### What you should do
Give the number of lines in this listing that hold "BUSY". No other words belong in the reply.

### Records for this exercise

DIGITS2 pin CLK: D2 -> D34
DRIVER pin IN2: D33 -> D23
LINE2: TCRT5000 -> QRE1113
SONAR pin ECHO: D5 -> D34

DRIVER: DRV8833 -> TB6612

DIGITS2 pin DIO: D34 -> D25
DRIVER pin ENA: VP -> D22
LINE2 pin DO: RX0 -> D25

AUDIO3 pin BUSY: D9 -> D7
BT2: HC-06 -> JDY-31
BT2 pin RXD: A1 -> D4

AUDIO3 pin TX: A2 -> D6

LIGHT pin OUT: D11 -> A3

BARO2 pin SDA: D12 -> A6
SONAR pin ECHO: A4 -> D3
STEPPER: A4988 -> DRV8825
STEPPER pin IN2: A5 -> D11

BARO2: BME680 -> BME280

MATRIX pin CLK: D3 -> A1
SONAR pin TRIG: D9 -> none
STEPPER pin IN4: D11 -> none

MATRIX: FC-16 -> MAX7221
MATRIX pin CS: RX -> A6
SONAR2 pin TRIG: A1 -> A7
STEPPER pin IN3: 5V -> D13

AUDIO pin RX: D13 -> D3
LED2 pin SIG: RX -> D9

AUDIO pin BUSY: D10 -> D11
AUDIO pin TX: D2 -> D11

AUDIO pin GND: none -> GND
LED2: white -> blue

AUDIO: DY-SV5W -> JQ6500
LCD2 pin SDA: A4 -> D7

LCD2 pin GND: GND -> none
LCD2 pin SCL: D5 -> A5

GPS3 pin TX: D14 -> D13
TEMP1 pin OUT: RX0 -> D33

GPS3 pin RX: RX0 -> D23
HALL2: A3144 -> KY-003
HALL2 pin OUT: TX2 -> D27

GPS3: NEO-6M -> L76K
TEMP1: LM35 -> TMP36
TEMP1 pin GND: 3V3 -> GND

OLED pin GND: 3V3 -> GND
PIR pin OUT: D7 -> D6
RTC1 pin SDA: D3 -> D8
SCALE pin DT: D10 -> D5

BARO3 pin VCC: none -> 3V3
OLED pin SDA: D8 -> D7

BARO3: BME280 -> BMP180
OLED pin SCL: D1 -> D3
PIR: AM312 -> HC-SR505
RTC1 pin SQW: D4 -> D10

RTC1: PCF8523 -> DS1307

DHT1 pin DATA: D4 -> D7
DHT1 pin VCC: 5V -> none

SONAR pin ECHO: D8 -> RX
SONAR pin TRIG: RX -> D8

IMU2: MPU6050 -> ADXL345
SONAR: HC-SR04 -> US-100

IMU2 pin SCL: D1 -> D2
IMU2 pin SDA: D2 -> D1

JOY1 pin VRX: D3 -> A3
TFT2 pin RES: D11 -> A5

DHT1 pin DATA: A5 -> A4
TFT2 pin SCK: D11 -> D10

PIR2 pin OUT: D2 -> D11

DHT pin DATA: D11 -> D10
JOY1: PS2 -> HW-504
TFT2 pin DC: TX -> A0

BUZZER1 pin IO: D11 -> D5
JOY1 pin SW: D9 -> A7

### Written response
2